= Beginning of Section =

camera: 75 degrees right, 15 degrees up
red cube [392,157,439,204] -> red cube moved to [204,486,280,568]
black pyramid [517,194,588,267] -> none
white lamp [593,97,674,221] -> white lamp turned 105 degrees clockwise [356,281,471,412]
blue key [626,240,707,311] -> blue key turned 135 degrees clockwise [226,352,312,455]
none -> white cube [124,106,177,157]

= End of Section =
= Beginning of Section =

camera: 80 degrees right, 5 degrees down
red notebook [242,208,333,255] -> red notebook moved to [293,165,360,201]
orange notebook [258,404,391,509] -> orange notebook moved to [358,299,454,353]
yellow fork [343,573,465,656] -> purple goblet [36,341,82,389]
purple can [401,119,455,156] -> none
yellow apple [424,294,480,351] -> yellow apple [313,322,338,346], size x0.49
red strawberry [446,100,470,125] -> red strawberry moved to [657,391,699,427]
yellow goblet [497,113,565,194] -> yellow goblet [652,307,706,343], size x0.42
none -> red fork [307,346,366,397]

= End of Section =
= Beginning of Section =

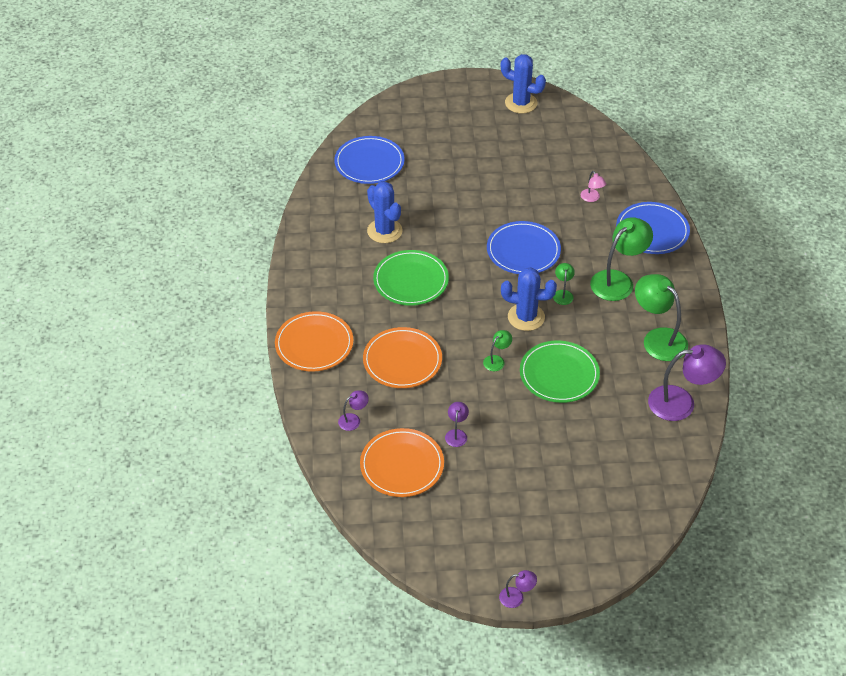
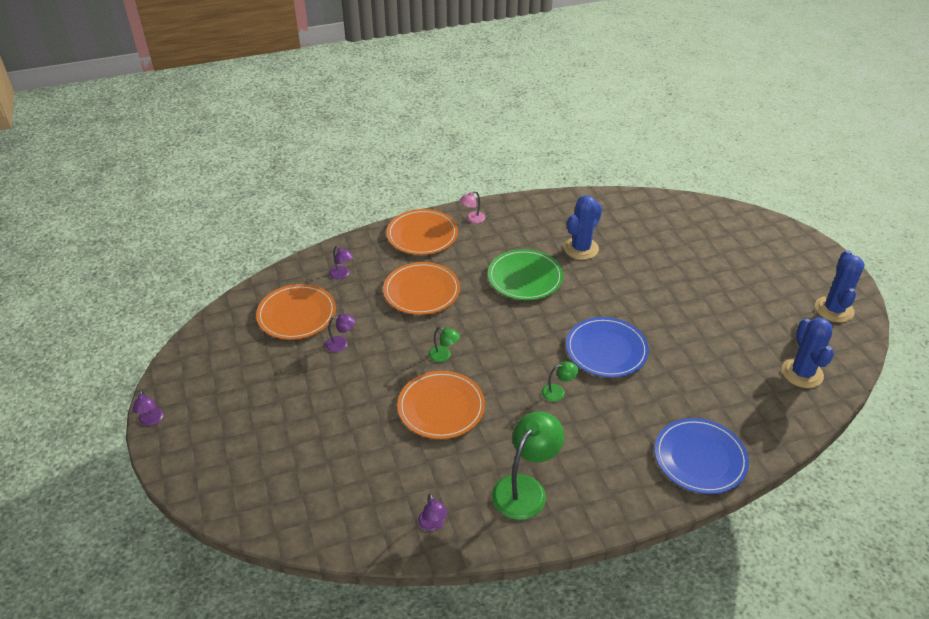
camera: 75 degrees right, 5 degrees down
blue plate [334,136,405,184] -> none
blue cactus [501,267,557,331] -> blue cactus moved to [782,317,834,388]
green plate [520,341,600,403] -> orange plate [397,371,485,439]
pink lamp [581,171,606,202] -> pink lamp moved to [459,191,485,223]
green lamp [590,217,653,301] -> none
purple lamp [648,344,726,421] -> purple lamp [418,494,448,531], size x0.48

= End of Section =

Taking the material above, extract exactly and only the lines from the line with "camera: 75 degrees right, 15 degrees up" to the line with "none -> white cube [124,106,177,157]", inclusive of both.

camera: 75 degrees right, 15 degrees up
red cube [392,157,439,204] -> red cube moved to [204,486,280,568]
black pyramid [517,194,588,267] -> none
white lamp [593,97,674,221] -> white lamp turned 105 degrees clockwise [356,281,471,412]
blue key [626,240,707,311] -> blue key turned 135 degrees clockwise [226,352,312,455]
none -> white cube [124,106,177,157]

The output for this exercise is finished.